◆ **Provided data**
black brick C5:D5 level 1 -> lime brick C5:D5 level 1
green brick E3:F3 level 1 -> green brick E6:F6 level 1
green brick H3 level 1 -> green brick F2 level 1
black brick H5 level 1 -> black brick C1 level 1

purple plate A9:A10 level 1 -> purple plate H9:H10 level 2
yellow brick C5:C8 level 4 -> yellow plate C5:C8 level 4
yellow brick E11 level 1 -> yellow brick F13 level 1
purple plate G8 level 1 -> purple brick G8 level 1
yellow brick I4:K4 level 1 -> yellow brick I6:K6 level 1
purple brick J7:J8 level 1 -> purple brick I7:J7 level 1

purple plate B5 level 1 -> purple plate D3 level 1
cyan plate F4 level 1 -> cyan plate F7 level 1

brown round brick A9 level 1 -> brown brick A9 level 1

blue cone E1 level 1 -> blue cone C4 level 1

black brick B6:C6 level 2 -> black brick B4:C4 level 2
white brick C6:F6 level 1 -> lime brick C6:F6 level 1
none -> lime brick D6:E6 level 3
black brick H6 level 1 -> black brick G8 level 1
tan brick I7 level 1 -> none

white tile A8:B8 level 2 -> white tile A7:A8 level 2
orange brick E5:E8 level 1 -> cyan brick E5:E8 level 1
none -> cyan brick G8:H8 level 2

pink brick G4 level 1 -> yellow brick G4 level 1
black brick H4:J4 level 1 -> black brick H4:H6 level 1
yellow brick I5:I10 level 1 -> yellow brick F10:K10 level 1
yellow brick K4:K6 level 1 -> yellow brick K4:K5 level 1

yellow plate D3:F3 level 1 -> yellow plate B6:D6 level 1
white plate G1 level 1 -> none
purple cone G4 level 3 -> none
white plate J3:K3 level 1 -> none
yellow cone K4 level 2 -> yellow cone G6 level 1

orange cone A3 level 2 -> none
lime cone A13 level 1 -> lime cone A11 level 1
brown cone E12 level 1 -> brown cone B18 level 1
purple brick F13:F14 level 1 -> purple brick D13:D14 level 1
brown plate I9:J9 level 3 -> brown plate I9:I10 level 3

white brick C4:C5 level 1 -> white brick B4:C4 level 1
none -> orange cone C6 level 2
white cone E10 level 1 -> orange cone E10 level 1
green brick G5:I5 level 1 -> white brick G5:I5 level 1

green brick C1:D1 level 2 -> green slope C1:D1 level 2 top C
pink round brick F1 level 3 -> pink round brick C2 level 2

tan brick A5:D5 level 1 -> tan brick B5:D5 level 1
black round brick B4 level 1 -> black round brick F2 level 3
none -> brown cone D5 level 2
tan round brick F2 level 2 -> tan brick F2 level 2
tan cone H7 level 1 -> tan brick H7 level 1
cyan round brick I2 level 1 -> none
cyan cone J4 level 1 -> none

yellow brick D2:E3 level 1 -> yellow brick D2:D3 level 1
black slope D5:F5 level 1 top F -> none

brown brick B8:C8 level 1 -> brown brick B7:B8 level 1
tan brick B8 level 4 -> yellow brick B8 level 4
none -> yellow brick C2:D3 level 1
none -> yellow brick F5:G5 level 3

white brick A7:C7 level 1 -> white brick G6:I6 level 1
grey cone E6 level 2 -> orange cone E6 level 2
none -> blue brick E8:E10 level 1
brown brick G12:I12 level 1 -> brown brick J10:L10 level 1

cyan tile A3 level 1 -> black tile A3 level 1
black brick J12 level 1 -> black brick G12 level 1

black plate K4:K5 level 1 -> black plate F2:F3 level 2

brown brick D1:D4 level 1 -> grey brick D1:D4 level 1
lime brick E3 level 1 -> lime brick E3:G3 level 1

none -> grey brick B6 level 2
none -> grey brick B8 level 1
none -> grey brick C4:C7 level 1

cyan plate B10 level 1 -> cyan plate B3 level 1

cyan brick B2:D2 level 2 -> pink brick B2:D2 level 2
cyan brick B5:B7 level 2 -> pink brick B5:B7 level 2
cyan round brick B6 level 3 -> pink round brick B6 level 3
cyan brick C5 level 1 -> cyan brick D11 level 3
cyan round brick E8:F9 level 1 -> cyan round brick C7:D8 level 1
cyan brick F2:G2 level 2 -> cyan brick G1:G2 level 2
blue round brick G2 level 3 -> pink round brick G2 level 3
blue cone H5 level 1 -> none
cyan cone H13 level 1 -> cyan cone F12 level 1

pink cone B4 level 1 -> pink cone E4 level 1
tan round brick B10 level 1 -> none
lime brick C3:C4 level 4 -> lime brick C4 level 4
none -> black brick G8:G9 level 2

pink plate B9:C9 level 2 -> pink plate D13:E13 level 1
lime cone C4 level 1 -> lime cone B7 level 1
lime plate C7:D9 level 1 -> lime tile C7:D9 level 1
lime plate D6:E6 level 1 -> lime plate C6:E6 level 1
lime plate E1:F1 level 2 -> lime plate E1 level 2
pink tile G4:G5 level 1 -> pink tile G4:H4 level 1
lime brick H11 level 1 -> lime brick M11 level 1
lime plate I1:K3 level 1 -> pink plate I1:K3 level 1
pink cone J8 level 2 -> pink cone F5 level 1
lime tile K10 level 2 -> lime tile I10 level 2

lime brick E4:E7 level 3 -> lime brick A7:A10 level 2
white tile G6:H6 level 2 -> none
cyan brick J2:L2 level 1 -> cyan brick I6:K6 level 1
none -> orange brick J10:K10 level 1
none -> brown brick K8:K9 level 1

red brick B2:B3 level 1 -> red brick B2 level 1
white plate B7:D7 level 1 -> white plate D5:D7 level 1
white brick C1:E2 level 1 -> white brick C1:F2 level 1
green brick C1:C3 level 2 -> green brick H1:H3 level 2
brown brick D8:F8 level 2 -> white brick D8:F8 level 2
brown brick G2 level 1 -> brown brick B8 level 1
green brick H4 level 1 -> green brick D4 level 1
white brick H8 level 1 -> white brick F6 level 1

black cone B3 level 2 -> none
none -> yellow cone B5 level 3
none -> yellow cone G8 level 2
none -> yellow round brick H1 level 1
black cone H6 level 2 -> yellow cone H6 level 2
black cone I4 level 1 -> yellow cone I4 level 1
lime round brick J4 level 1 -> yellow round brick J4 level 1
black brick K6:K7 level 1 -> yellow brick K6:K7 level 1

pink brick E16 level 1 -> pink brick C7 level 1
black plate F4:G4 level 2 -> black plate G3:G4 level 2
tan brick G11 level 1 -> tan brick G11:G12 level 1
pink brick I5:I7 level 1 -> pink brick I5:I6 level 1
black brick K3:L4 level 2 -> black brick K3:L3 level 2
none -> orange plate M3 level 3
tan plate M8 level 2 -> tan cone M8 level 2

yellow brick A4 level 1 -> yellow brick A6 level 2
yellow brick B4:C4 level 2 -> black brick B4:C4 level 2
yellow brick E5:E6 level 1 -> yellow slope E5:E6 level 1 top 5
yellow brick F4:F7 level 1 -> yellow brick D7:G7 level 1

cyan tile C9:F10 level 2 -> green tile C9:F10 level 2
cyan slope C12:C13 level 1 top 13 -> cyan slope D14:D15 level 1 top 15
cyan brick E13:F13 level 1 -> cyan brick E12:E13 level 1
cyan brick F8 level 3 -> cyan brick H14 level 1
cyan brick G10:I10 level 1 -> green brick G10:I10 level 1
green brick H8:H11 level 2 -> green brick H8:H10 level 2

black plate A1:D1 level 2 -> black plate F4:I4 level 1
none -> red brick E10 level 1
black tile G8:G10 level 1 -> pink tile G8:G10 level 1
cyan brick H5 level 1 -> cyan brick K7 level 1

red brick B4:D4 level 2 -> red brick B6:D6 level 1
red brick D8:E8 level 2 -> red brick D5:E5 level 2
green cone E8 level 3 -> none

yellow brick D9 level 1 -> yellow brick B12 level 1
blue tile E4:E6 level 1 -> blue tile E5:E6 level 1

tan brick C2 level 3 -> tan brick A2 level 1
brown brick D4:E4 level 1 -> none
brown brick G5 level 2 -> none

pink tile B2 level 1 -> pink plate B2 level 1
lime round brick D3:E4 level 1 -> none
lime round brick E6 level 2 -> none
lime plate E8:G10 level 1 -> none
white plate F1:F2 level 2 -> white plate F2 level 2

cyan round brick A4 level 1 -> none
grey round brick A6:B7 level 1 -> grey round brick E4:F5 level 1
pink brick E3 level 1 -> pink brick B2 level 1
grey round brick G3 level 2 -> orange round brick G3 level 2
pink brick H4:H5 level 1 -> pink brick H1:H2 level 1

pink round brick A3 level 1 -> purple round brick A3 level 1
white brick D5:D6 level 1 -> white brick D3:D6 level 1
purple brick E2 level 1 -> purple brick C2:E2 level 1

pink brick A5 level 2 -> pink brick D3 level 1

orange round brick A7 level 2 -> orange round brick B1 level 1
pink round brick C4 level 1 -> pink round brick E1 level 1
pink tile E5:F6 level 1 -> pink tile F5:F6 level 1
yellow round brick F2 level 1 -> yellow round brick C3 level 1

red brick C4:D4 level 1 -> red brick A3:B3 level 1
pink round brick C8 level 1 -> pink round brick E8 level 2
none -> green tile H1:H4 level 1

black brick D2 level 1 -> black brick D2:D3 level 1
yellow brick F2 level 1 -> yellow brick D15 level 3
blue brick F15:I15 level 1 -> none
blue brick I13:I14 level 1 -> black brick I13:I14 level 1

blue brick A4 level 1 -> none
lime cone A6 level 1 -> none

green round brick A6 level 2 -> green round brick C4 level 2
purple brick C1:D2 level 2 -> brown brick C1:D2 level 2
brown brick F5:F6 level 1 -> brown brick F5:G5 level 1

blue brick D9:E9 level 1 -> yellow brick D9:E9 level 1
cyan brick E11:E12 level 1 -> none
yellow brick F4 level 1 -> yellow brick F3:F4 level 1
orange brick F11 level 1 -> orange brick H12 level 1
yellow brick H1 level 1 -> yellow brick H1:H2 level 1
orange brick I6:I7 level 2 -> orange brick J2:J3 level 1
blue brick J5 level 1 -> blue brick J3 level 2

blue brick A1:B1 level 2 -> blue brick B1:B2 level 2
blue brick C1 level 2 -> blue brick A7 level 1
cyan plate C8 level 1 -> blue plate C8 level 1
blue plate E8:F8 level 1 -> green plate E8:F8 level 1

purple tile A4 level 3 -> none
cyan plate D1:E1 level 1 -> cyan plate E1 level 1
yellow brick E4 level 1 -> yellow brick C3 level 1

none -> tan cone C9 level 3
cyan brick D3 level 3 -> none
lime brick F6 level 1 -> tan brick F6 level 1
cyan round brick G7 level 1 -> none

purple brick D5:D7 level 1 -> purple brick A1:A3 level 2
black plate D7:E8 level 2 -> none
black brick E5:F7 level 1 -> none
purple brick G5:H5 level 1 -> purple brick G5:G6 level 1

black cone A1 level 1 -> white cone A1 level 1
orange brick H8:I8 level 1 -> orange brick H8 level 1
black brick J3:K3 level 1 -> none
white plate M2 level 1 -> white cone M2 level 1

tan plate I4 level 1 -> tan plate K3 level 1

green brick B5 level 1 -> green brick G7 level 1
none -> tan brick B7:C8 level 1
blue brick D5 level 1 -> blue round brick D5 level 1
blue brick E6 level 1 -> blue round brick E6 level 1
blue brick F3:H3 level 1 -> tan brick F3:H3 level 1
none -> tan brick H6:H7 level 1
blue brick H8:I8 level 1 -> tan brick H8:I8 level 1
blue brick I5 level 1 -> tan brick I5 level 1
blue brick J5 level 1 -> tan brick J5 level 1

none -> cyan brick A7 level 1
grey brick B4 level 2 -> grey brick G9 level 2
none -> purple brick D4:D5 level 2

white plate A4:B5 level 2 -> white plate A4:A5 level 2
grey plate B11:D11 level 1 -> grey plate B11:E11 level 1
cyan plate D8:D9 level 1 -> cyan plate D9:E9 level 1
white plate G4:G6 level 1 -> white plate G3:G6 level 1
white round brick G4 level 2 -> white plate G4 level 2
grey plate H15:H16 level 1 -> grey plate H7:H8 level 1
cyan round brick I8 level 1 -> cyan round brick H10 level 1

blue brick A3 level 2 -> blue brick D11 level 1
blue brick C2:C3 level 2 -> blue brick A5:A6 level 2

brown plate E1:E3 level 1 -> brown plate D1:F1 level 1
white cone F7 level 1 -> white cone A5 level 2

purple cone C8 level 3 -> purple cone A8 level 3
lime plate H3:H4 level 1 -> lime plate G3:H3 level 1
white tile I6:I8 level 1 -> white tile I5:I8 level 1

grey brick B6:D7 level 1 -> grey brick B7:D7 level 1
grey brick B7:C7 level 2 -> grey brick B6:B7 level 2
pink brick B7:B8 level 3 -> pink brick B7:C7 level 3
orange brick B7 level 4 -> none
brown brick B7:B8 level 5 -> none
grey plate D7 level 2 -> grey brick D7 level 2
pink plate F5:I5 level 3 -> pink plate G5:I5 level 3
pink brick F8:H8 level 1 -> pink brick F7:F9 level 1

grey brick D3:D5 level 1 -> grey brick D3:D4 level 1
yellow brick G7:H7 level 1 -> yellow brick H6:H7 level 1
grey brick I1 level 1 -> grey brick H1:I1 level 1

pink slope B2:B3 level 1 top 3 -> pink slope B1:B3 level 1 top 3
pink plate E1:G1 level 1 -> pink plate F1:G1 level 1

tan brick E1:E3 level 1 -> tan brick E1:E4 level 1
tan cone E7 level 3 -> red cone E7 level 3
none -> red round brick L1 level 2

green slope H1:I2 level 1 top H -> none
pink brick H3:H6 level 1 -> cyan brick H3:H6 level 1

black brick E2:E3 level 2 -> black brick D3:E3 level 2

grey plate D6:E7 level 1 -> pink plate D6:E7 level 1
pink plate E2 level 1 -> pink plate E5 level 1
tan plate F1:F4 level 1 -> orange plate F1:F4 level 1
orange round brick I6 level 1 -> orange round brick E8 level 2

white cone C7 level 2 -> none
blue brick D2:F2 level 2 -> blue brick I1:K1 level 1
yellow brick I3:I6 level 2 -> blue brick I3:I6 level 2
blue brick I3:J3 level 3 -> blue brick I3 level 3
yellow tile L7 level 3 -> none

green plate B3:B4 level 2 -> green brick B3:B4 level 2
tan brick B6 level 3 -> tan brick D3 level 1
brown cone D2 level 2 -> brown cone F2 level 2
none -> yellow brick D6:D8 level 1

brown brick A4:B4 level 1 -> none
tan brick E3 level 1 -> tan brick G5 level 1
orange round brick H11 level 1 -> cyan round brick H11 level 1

◆ **Exercise brief**
The answer should consist solely of the lines from the first line above through the one with "purple brick J7:J8", both included, repeated exactly.

◆ **Answer to this problem**
black brick C5:D5 level 1 -> lime brick C5:D5 level 1
green brick E3:F3 level 1 -> green brick E6:F6 level 1
green brick H3 level 1 -> green brick F2 level 1
black brick H5 level 1 -> black brick C1 level 1

purple plate A9:A10 level 1 -> purple plate H9:H10 level 2
yellow brick C5:C8 level 4 -> yellow plate C5:C8 level 4
yellow brick E11 level 1 -> yellow brick F13 level 1
purple plate G8 level 1 -> purple brick G8 level 1
yellow brick I4:K4 level 1 -> yellow brick I6:K6 level 1
purple brick J7:J8 level 1 -> purple brick I7:J7 level 1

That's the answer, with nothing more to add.